> _Stored data_:

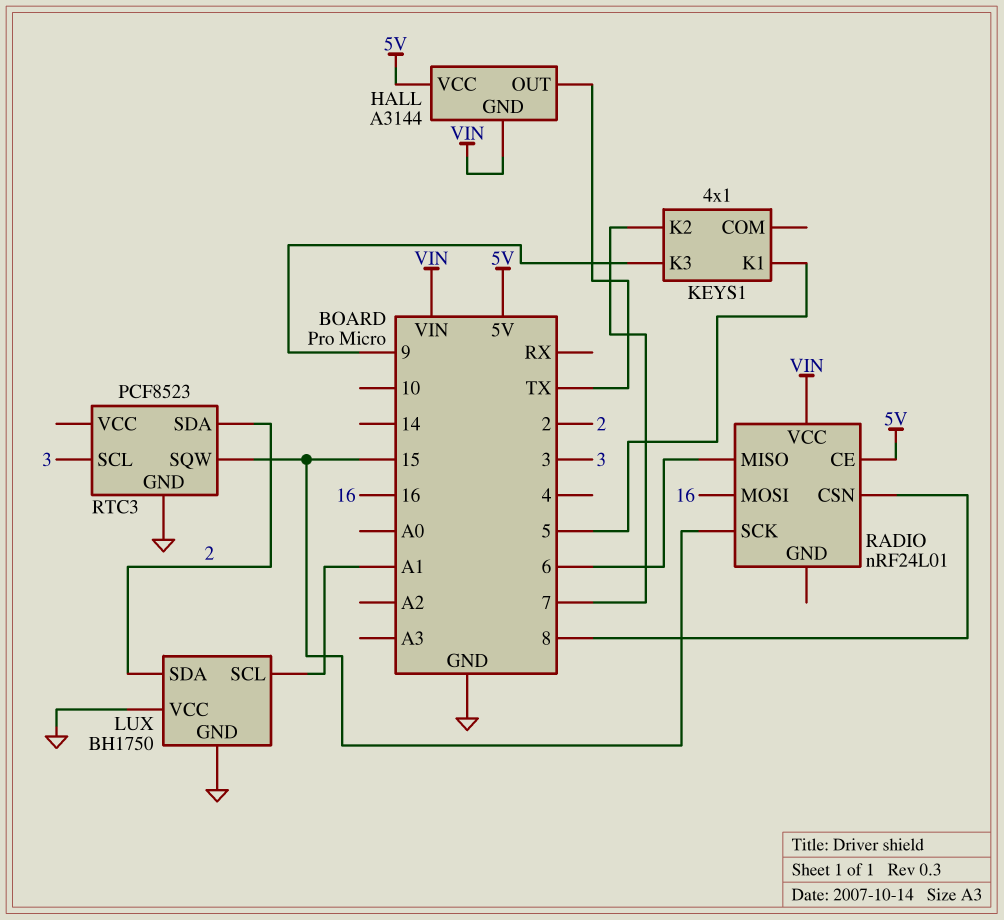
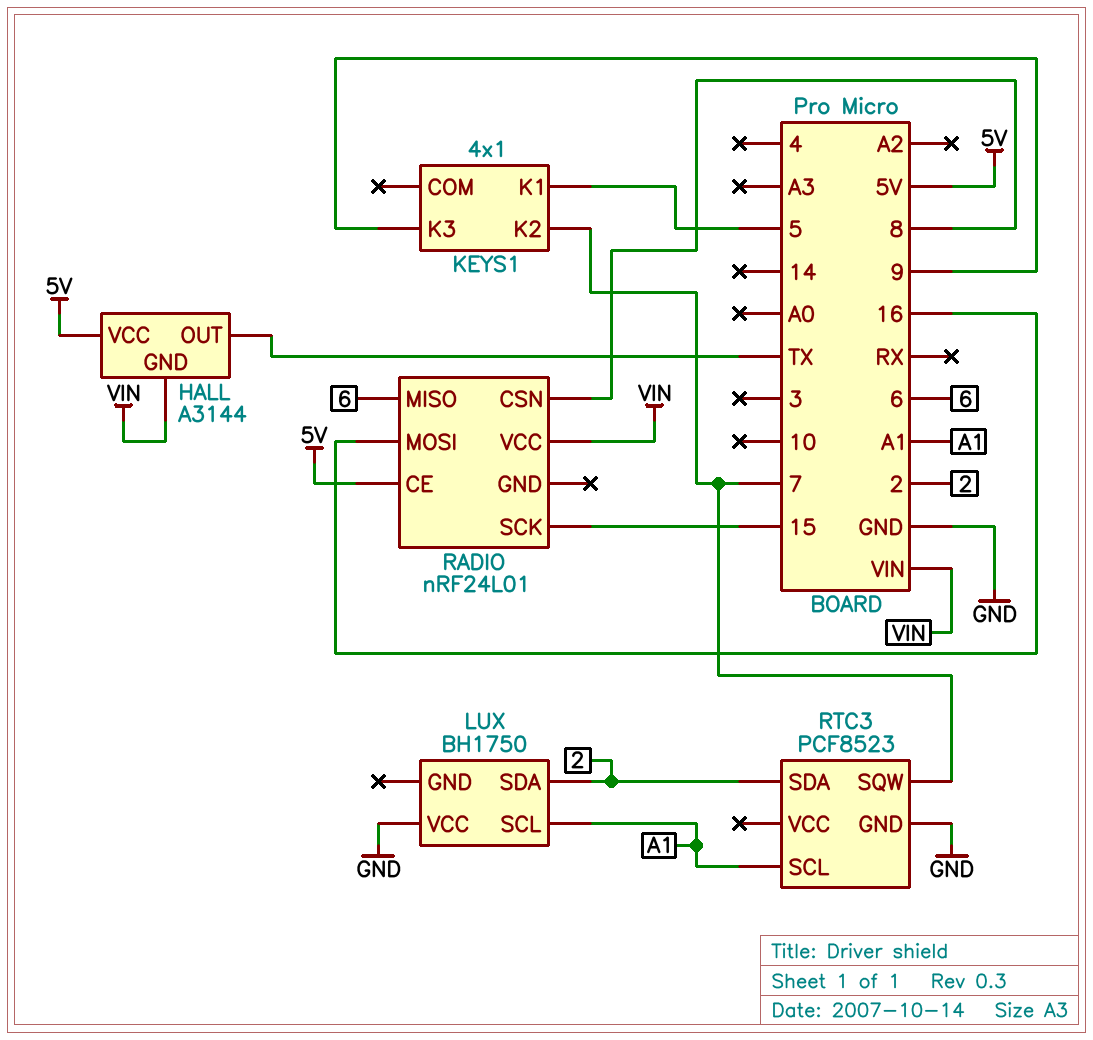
LUX pin GND: GND -> none
RTC3 pin SCL: 3 -> A1
RTC3 pin SQW: 15 -> 7

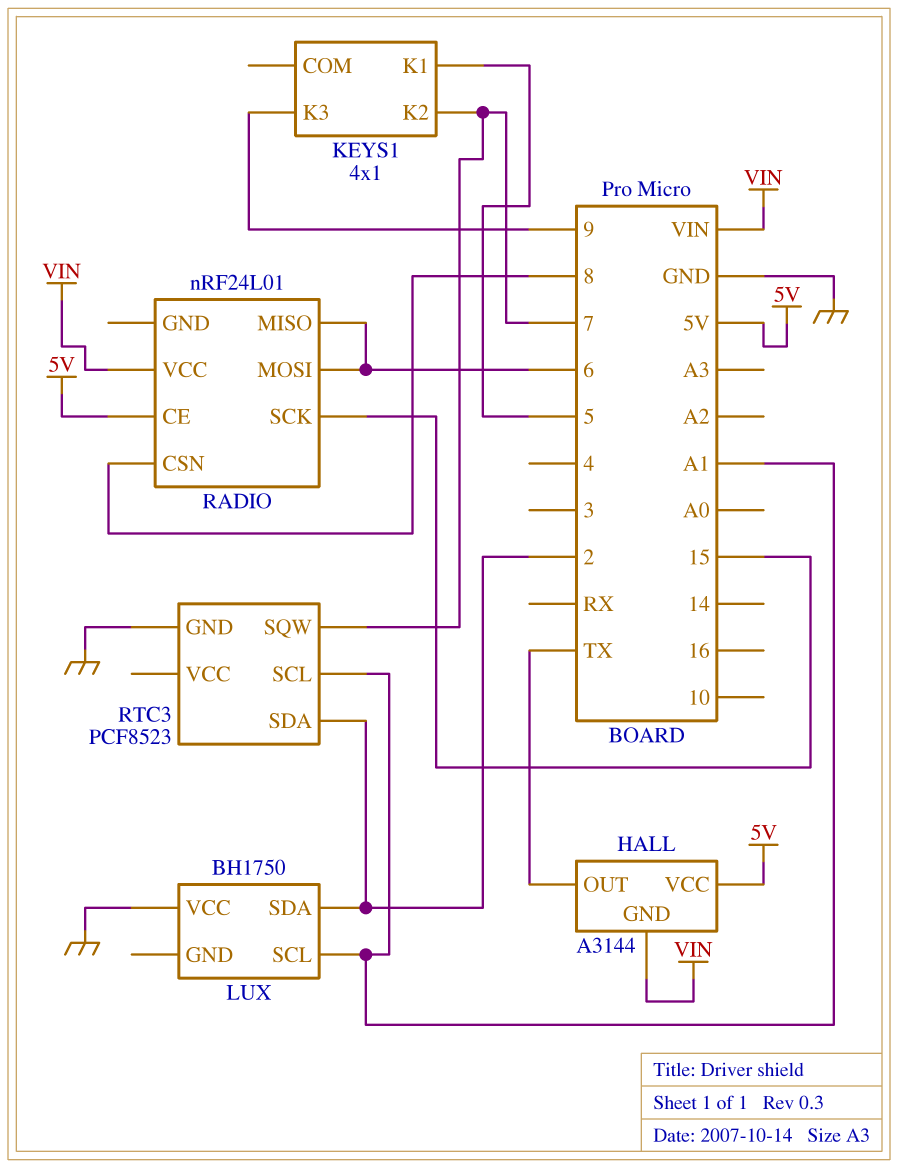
RADIO pin MOSI: 16 -> 6

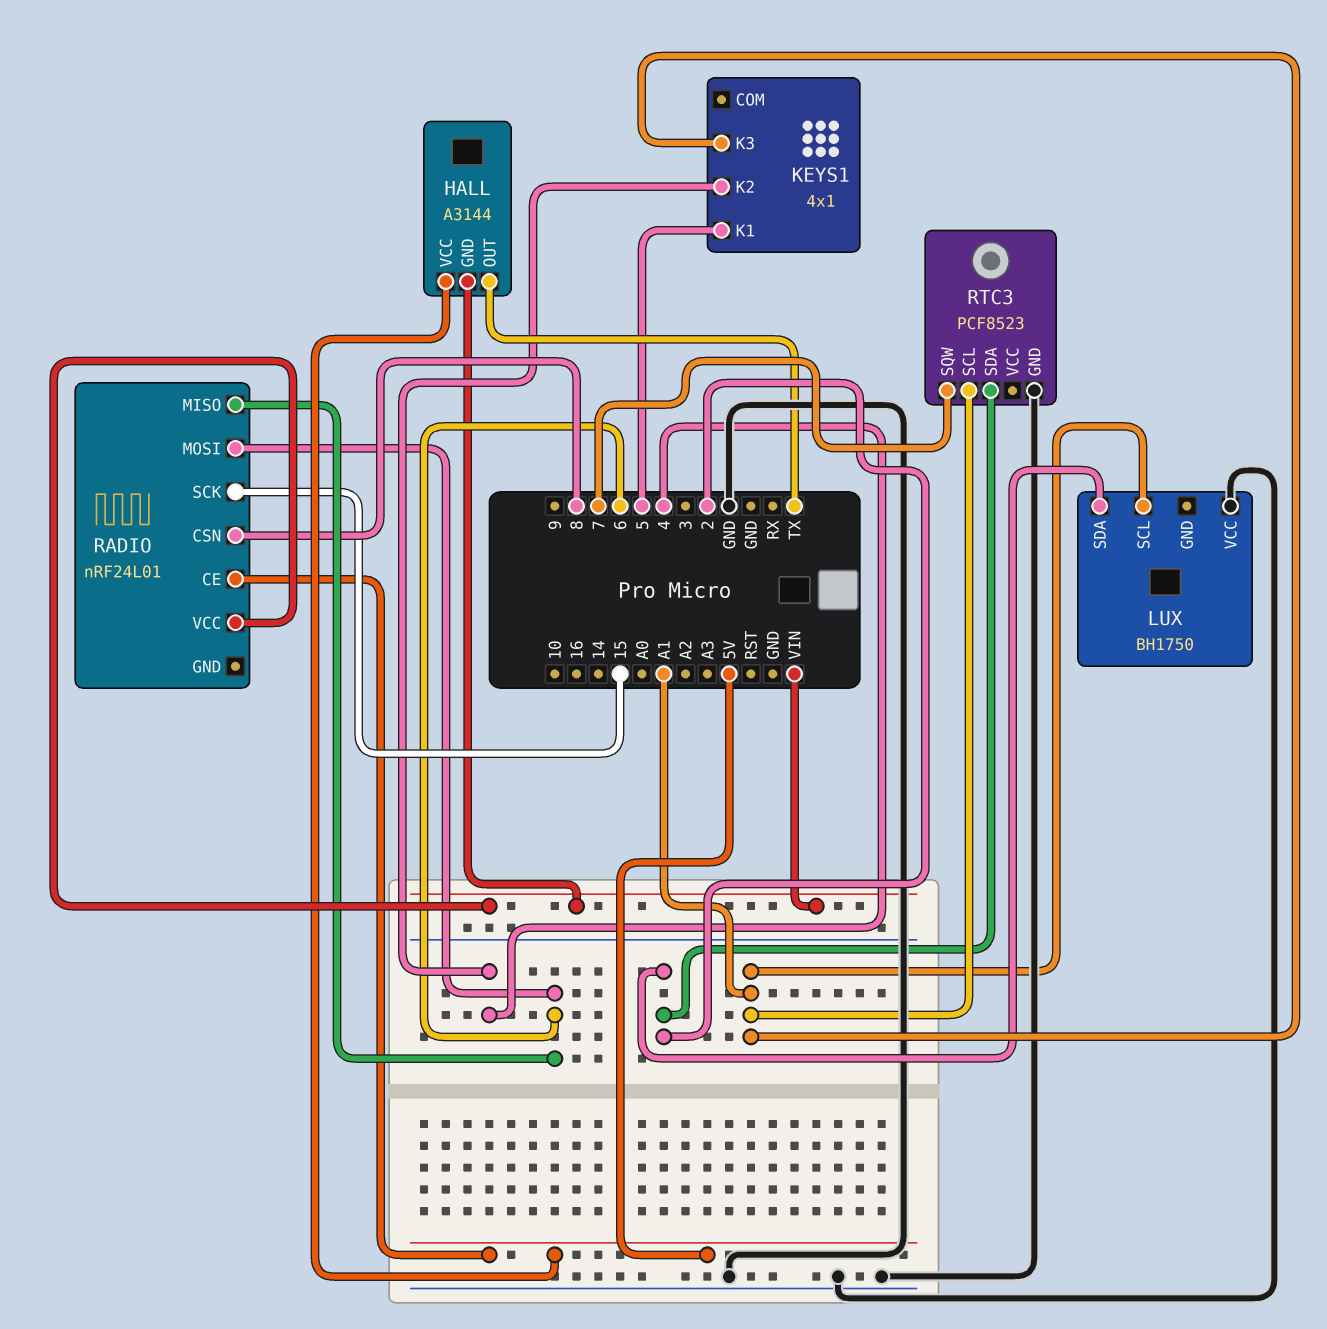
KEYS1 pin K2: 7 -> 4
KEYS1 pin K3: 9 -> A1

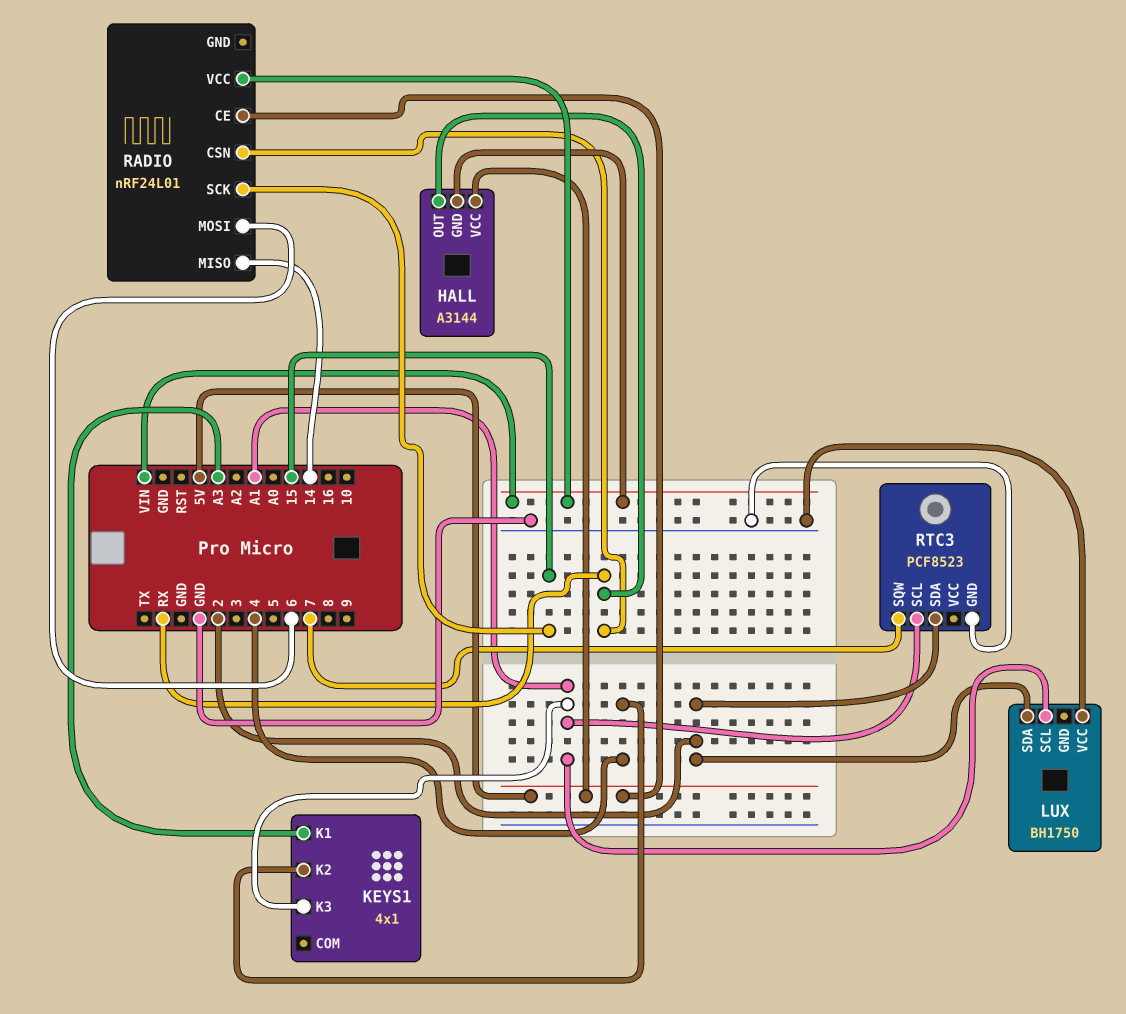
HALL pin OUT: TX -> RX
KEYS1 pin K1: 5 -> A3
RADIO pin CSN: 8 -> RX
RADIO pin MISO: 6 -> 14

> _Instructions to follow_: Write out the data again word for word, minus any images.

> _Result for this exercise_:
LUX pin GND: GND -> none
RTC3 pin SCL: 3 -> A1
RTC3 pin SQW: 15 -> 7

RADIO pin MOSI: 16 -> 6

KEYS1 pin K2: 7 -> 4
KEYS1 pin K3: 9 -> A1

HALL pin OUT: TX -> RX
KEYS1 pin K1: 5 -> A3
RADIO pin CSN: 8 -> RX
RADIO pin MISO: 6 -> 14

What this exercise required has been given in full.